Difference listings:
************

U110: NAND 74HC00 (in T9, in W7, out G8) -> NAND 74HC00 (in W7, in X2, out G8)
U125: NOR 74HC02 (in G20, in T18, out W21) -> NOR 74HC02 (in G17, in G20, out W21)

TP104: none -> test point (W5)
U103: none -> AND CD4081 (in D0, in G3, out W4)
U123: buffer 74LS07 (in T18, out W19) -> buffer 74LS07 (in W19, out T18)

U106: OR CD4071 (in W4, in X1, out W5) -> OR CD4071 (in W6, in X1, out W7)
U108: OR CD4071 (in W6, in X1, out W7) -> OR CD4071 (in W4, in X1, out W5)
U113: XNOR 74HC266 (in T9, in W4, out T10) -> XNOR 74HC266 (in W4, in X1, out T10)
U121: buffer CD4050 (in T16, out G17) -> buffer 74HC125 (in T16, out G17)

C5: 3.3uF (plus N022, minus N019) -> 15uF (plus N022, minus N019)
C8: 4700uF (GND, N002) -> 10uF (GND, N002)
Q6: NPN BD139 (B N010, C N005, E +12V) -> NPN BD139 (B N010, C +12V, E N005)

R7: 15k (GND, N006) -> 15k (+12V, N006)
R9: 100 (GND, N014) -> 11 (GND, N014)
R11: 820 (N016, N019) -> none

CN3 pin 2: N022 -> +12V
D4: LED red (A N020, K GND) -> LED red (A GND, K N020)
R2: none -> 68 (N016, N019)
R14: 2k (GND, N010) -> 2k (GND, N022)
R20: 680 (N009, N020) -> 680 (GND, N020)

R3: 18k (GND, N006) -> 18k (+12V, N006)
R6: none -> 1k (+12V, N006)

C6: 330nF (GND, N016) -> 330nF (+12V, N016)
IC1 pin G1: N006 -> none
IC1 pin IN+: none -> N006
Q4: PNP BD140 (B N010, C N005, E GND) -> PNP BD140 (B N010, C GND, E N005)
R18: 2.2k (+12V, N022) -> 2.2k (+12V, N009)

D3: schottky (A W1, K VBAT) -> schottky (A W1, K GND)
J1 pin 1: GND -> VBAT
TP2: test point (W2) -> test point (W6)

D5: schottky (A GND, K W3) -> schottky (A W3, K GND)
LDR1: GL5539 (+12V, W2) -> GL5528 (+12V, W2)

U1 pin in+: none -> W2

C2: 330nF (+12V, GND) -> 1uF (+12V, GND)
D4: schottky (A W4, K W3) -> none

************

The lines above that hold the word "schottky" should be found and copied out.

Expected output »
D3: schottky (A W1, K VBAT) -> schottky (A W1, K GND)
D5: schottky (A GND, K W3) -> schottky (A W3, K GND)
D4: schottky (A W4, K W3) -> none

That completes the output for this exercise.